Print the lines of the listing below without any change, from the line containing "From the image's perspective, is" to the line containing "From a real-world perspective, relative", including both of those lines.

Stored data

# # # #

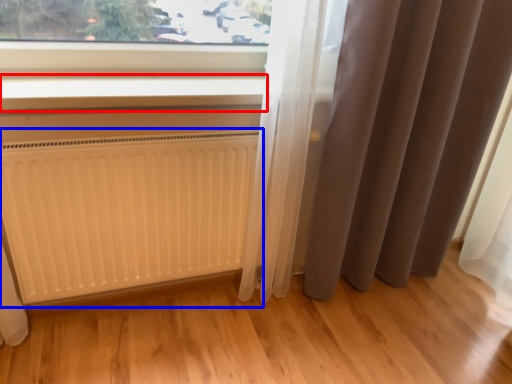
Question: Which point is further to the camera, window sill (highlighted by a red box) or radiator (highlighted by a blue box)?

Choices:
 (A) window sill
 (B) radiator

Answer: (B)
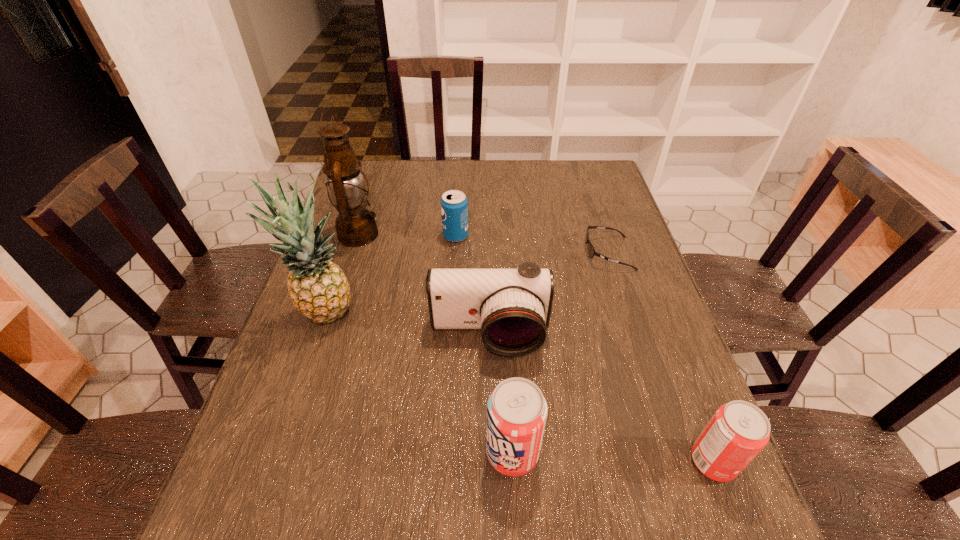
This screenshot has width=960, height=540. Identify the location of the second soda can from right to left. tap(516, 410).

Where is `the rightmost soda can`? the rightmost soda can is located at coordinates (738, 431).

Find the location of a particular element. the leftmost soda can is located at coordinates (454, 205).

What are the coordinates of `oil lamp` in the screenshot? It's located at (355, 226).

At what (x,y) coordinates should I click in order to perform the action: click on sunglasses. Please return your answer as a coordinate pair (x, y). This screenshot has width=960, height=540. Looking at the image, I should click on (591, 251).

The width and height of the screenshot is (960, 540). Identify the location of pineapple. (318, 288).

This screenshot has width=960, height=540. Find the location of `camcorder`. camcorder is located at coordinates (512, 307).

Where is `vacant space located 0.160m on the back of the tallest soda can`? vacant space located 0.160m on the back of the tallest soda can is located at coordinates (508, 362).

Find the location of a particular element. The height and width of the screenshot is (540, 960). vacant space located on the back of the rightmost soda can is located at coordinates (673, 357).

This screenshot has width=960, height=540. Identify the location of free space located 0.220m on the front of the leftmost soda can. (452, 299).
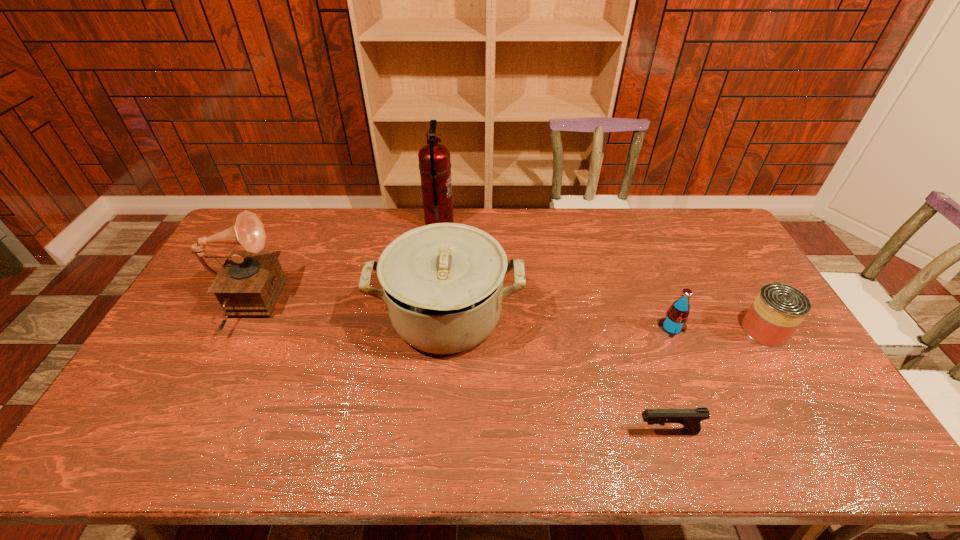
You are a GUI agent. You are given a task and a screenshot of the screen. Output one action in this format:
    pyautogui.click(x=<x>, y=<y>)
    Task: Click on the unoccupied position between the soda and the nearest object
    This screenshot has width=960, height=540.
    Given the screenshot: What is the action you would take?
    pyautogui.click(x=669, y=380)

Where is `empty space that is in between the shortest object and the rightmost object`? empty space that is in between the shortest object and the rightmost object is located at coordinates (715, 381).

This screenshot has width=960, height=540. Find the location of `vacant space in between the soda and the pistol`. vacant space in between the soda and the pistol is located at coordinates (669, 380).

At what (x,y) coordinates should I click in order to perform the action: click on free space that is in between the record player and the tallest object. Please return your answer as a coordinate pair (x, y). Image resolution: width=960 pixels, height=540 pixels. Looking at the image, I should click on (343, 266).

Where is `the fifth closest object to the leftmost object`? The height and width of the screenshot is (540, 960). the fifth closest object to the leftmost object is located at coordinates (778, 309).

What are the coordinates of `object that is the third closest to the tallest object` in the screenshot? It's located at (675, 321).

You are a GUI agent. You are given a task and a screenshot of the screen. Output one action in this format:
    pyautogui.click(x=<x>, y=<y>)
    Task: Click on the vacant area in the image that satisfies the following two spatial constraints: 1. on the horn of the soda; 2. on the right side of the record player
    This screenshot has height=540, width=960.
    Given the screenshot: What is the action you would take?
    pyautogui.click(x=235, y=328)

The width and height of the screenshot is (960, 540). I want to click on blank area in the image that satisfies the following two spatial constraints: 1. on the front side of the can; 2. at the barrel of the pistol, so click(825, 431).

You are a GUI agent. You are given a task and a screenshot of the screen. Output one action in this format:
    pyautogui.click(x=<x>, y=<y>)
    Task: Click on the free point that satisfies the following two spatial constraints: 1. on the back side of the saucepan; 2. on the horn of the leftmost object
    
    Given the screenshot: What is the action you would take?
    [447, 307]

Image resolution: width=960 pixels, height=540 pixels. What are the coordinates of `vacant space that satisfies the following two spatial constraints: 1. on the horn of the record player; 2. on the left side of the soda` in the screenshot? It's located at (235, 328).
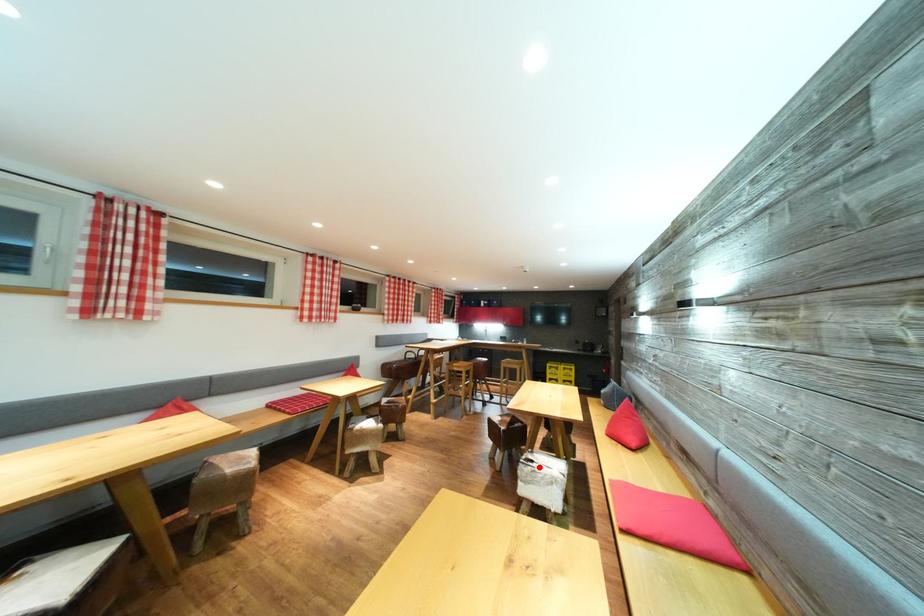
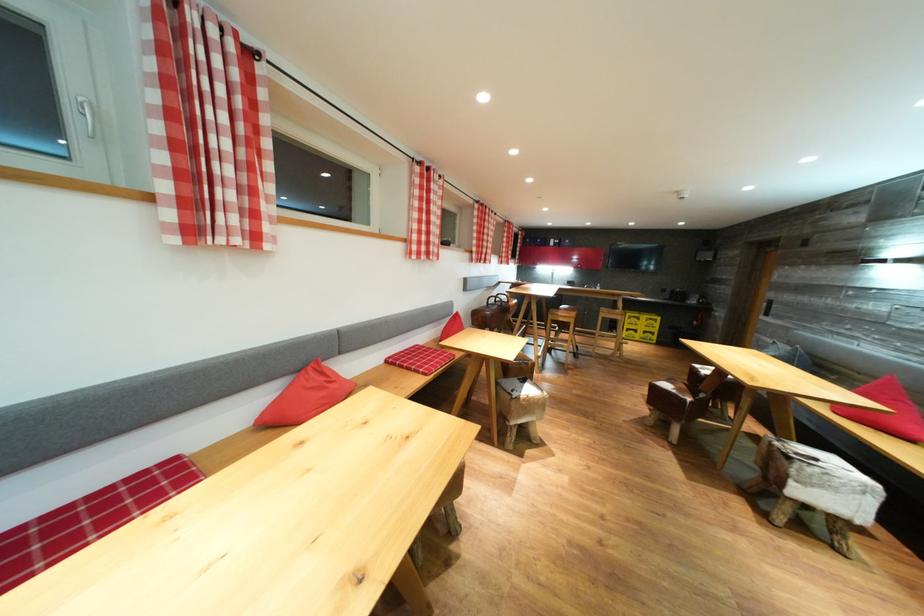
Question: I am providing you with two images of the same scene from different viewpoints. Image1 has a red point marked. In image2, the corresponding 3D location appears at what relative position? Reply with the corresponding letter.

Choices:
 (A) Closer
 (B) Farther

Answer: (B)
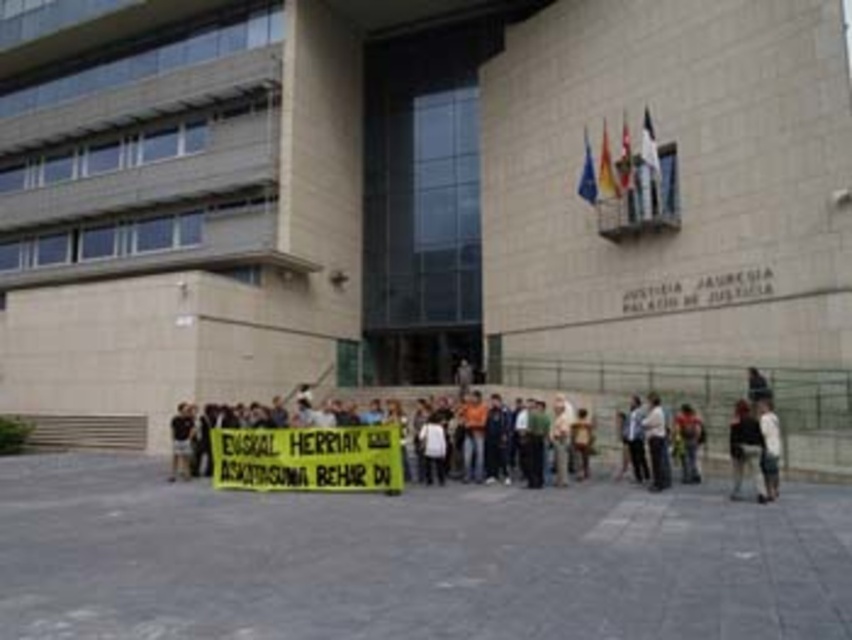
You are a photographer standing at the front of the building and want to capture a photo of the dark gray fabric jacket at lower right and the white cotton shirt at lower right in the same frame. The camera has a minimum focusing distance of 1.5 meters. Can you take the photo without moving closer?

The distance between the dark gray fabric jacket at lower right and the white cotton shirt at lower right is 1.20 meters. Since the camera requires a minimum focusing distance of 1.5 meters, you can take the photo without moving closer because the subjects are within the camera range.

You are a photographer standing in front of the courthouse. You notice two people wearing dark gray clothing. One has a dark gray fabric jacket at lower right and the other has dark gray pants at center. Which clothing item is positioned lower in the image?

The dark gray fabric jacket at lower right is located below the dark gray pants at center, so the jacket is positioned lower in the image.

You are a photographer trying to capture a photo of the dark gray pants at center and the white cotton shirt at lower right. Which object should you focus on first if you want to ensure both are in focus, considering their sizes?

The dark gray pants at center is larger in size than the white cotton shirt at lower right, so you should focus on the dark gray pants at center first to ensure both are in focus.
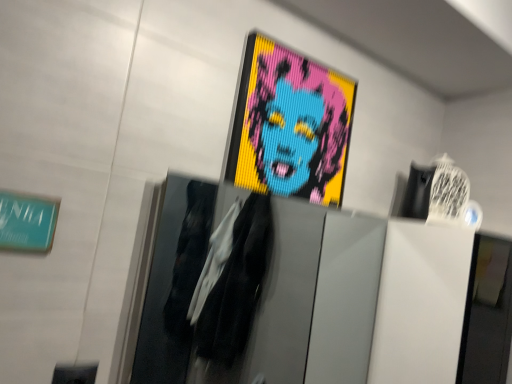
The image size is (512, 384). What do you see at coordinates (27, 221) in the screenshot? I see `teal matte sign at upper left` at bounding box center [27, 221].

The height and width of the screenshot is (384, 512). In order to click on teal matte sign at upper left in this screenshot , I will do `click(27, 221)`.

The width and height of the screenshot is (512, 384). What do you see at coordinates (296, 125) in the screenshot?
I see `pixelated colorful portrait at upper center` at bounding box center [296, 125].

Locate an element on the screen. pixelated colorful portrait at upper center is located at coordinates (296, 125).

Find the location of a particular element. teal matte sign at upper left is located at coordinates (27, 221).

Does teal matte sign at upper left appear on the left side of pixelated colorful portrait at upper center?

Correct, you'll find teal matte sign at upper left to the left of pixelated colorful portrait at upper center.

Looking at this image, is teal matte sign at upper left positioned in front of pixelated colorful portrait at upper center?

Yes, it is in front of pixelated colorful portrait at upper center.

Between point (38, 237) and point (289, 166), which one is positioned in front?

Point (38, 237)

From the image's perspective, which is above, teal matte sign at upper left or pixelated colorful portrait at upper center?

pixelated colorful portrait at upper center, from the image's perspective.

From a real-world perspective, which is physically below, teal matte sign at upper left or pixelated colorful portrait at upper center?

teal matte sign at upper left.

Between teal matte sign at upper left and pixelated colorful portrait at upper center, which one has larger width?

pixelated colorful portrait at upper center is wider.

Considering the sizes of teal matte sign at upper left and pixelated colorful portrait at upper center in the image, is teal matte sign at upper left taller or shorter than pixelated colorful portrait at upper center?

Considering their sizes, teal matte sign at upper left has less height than pixelated colorful portrait at upper center.

Between teal matte sign at upper left and pixelated colorful portrait at upper center, which one has smaller size?

With smaller size is teal matte sign at upper left.

Can pixelated colorful portrait at upper center be found inside teal matte sign at upper left?

No.

Is teal matte sign at upper left placed right next to pixelated colorful portrait at upper center?

teal matte sign at upper left and pixelated colorful portrait at upper center are clearly separated.

Is teal matte sign at upper left facing away from pixelated colorful portrait at upper center?

teal matte sign at upper left does not have its back to pixelated colorful portrait at upper center.

Locate an element on the screen. The width and height of the screenshot is (512, 384). poster on the left of pixelated colorful portrait at upper center is located at coordinates (27, 221).

Consider the image. Considering the positions of objects pixelated colorful portrait at upper center and teal matte sign at upper left in the image provided, who is more to the left, pixelated colorful portrait at upper center or teal matte sign at upper left?

From the viewer's perspective, teal matte sign at upper left appears more on the left side.

From the picture: Relative to teal matte sign at upper left, is pixelated colorful portrait at upper center in front or behind?

In the image, pixelated colorful portrait at upper center appears behind teal matte sign at upper left.

Does point (333, 149) lie behind point (50, 209)?

Yes.

From the image's perspective, is pixelated colorful portrait at upper center below teal matte sign at upper left?

Actually, pixelated colorful portrait at upper center appears above teal matte sign at upper left in the image.

From a real-world perspective, relative to teal matte sign at upper left, is pixelated colorful portrait at upper center vertically above or below?

pixelated colorful portrait at upper center is above teal matte sign at upper left.

Which of these two, pixelated colorful portrait at upper center or teal matte sign at upper left, is thinner?

teal matte sign at upper left.

In the scene shown: From their relative heights in the image, would you say pixelated colorful portrait at upper center is taller or shorter than teal matte sign at upper left?

Considering their sizes, pixelated colorful portrait at upper center has more height than teal matte sign at upper left.

Is pixelated colorful portrait at upper center smaller than teal matte sign at upper left?

Incorrect, pixelated colorful portrait at upper center is not smaller in size than teal matte sign at upper left.

Would you say teal matte sign at upper left is part of pixelated colorful portrait at upper center's contents?

Actually, teal matte sign at upper left is outside pixelated colorful portrait at upper center.

Is pixelated colorful portrait at upper center with teal matte sign at upper left?

No, pixelated colorful portrait at upper center is not in contact with teal matte sign at upper left.

Consider the image. Is teal matte sign at upper left at the back of pixelated colorful portrait at upper center?

No, pixelated colorful portrait at upper center's orientation is not away from teal matte sign at upper left.

At what (x,y) coordinates should I click in order to perform the action: click on poster that is below the pixelated colorful portrait at upper center (from the image's perspective). Please return your answer as a coordinate pair (x, y). This screenshot has width=512, height=384. Looking at the image, I should click on (27, 221).

Where is `poster below the pixelated colorful portrait at upper center (from a real-world perspective)`? The width and height of the screenshot is (512, 384). poster below the pixelated colorful portrait at upper center (from a real-world perspective) is located at coordinates (27, 221).

This screenshot has width=512, height=384. I want to click on person that is on the right side of teal matte sign at upper left, so click(296, 125).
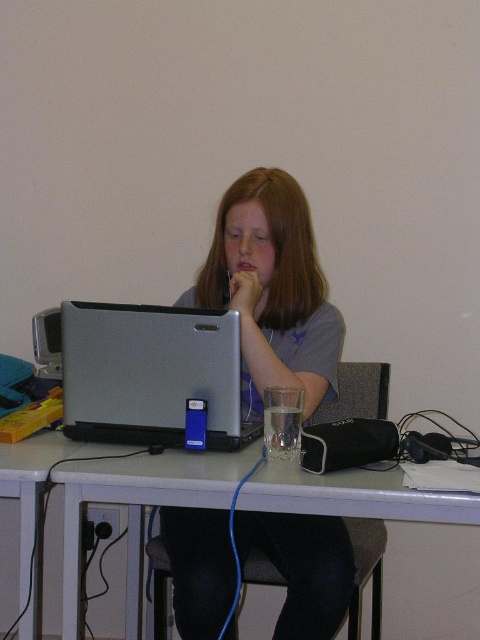
Is matte gray laptop at center closer to the viewer compared to white glossy computer desk at center?

No, matte gray laptop at center is behind white glossy computer desk at center.

Is point (282, 250) more distant than point (86, 467)?

Yes, it is behind point (86, 467).

What do you see at coordinates (272, 291) in the screenshot? This screenshot has width=480, height=640. I see `matte gray laptop at center` at bounding box center [272, 291].

This screenshot has height=640, width=480. I want to click on matte gray laptop at center, so click(272, 291).

Who is shorter, white glossy computer desk at center or silver metallic laptop at center?

silver metallic laptop at center

Can you confirm if white glossy computer desk at center is positioned to the left of silver metallic laptop at center?

Incorrect, white glossy computer desk at center is not on the left side of silver metallic laptop at center.

Image resolution: width=480 pixels, height=640 pixels. Find the location of `white glossy computer desk at center`. white glossy computer desk at center is located at coordinates (137, 508).

The width and height of the screenshot is (480, 640). In order to click on white glossy computer desk at center in this screenshot , I will do tap(137, 508).

Looking at this image, does matte gray laptop at center have a lesser height compared to silver metallic laptop at center?

Incorrect, matte gray laptop at center's height does not fall short of silver metallic laptop at center's.

Identify the location of matte gray laptop at center. (272, 291).

Is point (225, 560) positioned after point (216, 368)?

Yes, it is.

Where is `matte gray laptop at center`? The height and width of the screenshot is (640, 480). matte gray laptop at center is located at coordinates (272, 291).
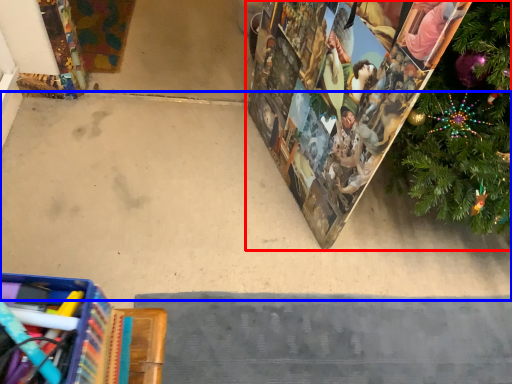
Question: Which object appears closest to the camera in this image, christmas decoration (highlighted by a red box) or concrete (highlighted by a blue box)?

Choices:
 (A) christmas decoration
 (B) concrete

Answer: (A)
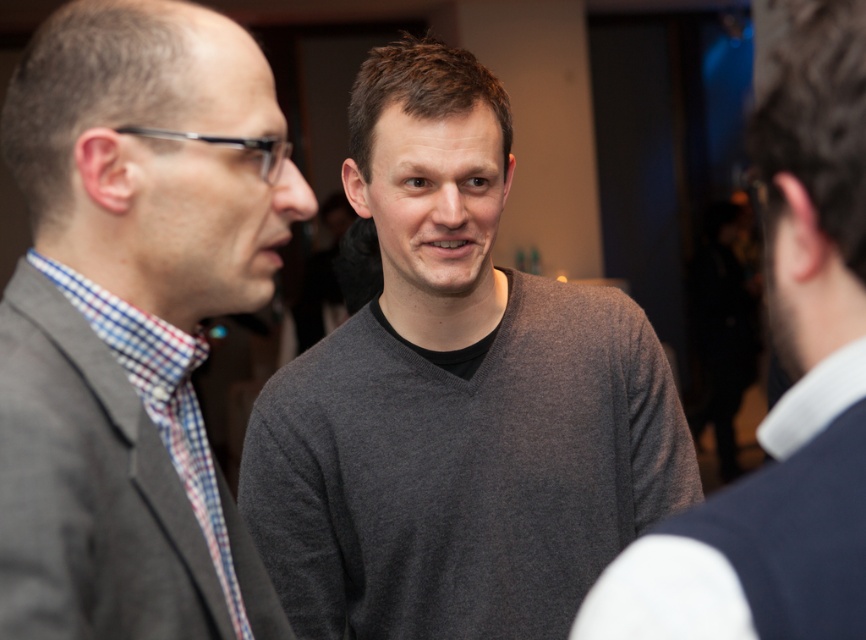
Question: Can you confirm if gray matte sweater at center is positioned to the left of matte gray sweater at center?

Choices:
 (A) no
 (B) yes

Answer: (A)

Question: Does matte gray sweater at center have a greater width compared to dark gray sweater at center?

Choices:
 (A) no
 (B) yes

Answer: (B)

Question: Does matte gray sweater at center appear over checkered fabric tie at left?

Choices:
 (A) no
 (B) yes

Answer: (B)

Question: Which point is closer to the camera?

Choices:
 (A) dark gray sweater at center
 (B) gray matte sweater at center
 (C) matte gray sweater at center
 (D) checkered fabric tie at left

Answer: (A)

Question: Which object is farther from the camera taking this photo?

Choices:
 (A) checkered fabric tie at left
 (B) gray matte sweater at center

Answer: (B)

Question: Among these points, which one is farthest from the camera?

Choices:
 (A) (711, 584)
 (B) (207, 531)
 (C) (123, 88)
 (D) (602, 294)

Answer: (D)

# # # #

§ **Exercise result**
From the image's perspective, is pixelated colorful portrait at upper center below teal matte sign at upper left?

Actually, pixelated colorful portrait at upper center appears above teal matte sign at upper left in the image.

From a real-world perspective, relative to teal matte sign at upper left, is pixelated colorful portrait at upper center vertically above or below?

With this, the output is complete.